* DATA UNDER STUDY *

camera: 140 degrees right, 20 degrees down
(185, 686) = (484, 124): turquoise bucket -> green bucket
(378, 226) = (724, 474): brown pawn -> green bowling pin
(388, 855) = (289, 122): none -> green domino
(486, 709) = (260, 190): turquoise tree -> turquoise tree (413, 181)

...

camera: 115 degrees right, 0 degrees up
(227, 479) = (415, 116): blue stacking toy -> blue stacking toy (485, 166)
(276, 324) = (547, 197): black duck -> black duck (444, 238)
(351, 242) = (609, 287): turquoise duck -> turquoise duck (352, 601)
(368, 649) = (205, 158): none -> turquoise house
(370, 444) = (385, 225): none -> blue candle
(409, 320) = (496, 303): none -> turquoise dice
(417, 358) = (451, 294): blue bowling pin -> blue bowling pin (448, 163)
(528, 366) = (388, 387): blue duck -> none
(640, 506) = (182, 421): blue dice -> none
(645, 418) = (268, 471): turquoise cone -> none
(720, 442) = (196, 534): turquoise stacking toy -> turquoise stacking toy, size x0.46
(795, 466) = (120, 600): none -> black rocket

==

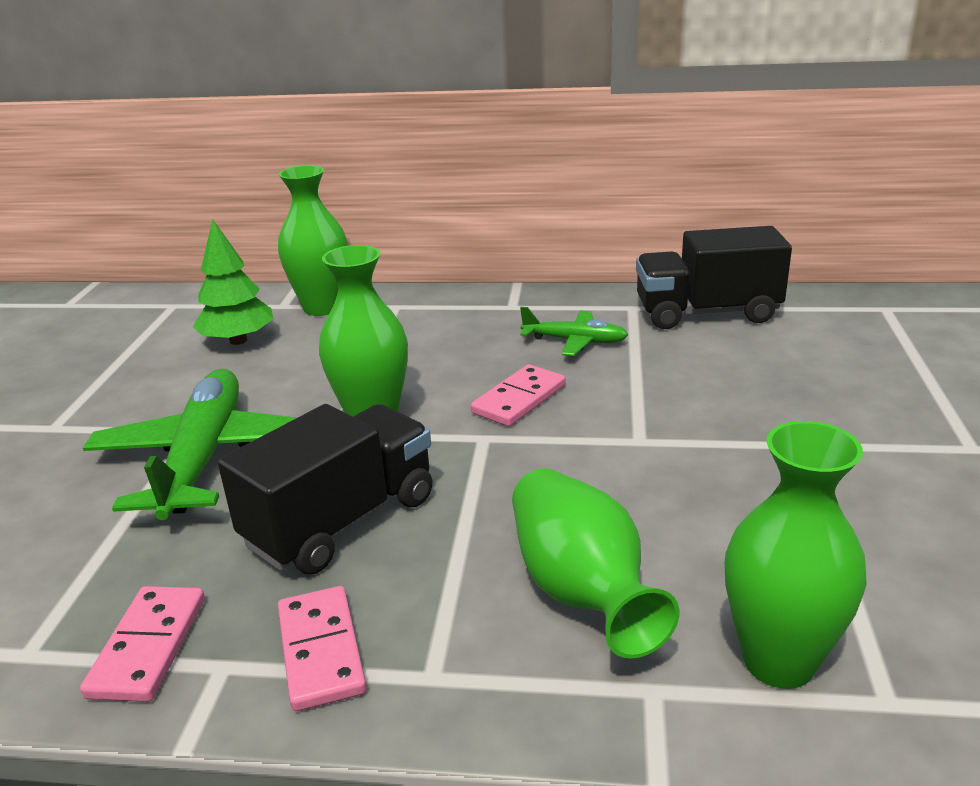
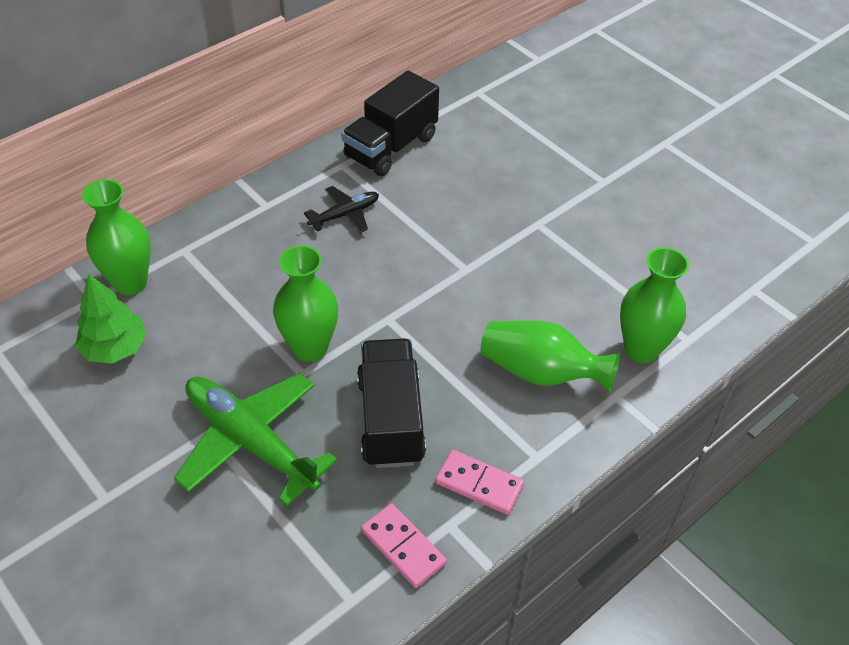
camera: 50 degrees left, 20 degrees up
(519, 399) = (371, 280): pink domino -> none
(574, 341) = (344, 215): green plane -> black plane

* TASK *
Your answer should consist of each line of the data above in which the word "turquoise" occurs.

* TASK SOLUTION *
(185, 686) = (484, 124): turquoise bucket -> green bucket
(486, 709) = (260, 190): turquoise tree -> turquoise tree (413, 181)
(351, 242) = (609, 287): turquoise duck -> turquoise duck (352, 601)
(368, 649) = (205, 158): none -> turquoise house
(409, 320) = (496, 303): none -> turquoise dice
(645, 418) = (268, 471): turquoise cone -> none
(720, 442) = (196, 534): turquoise stacking toy -> turquoise stacking toy, size x0.46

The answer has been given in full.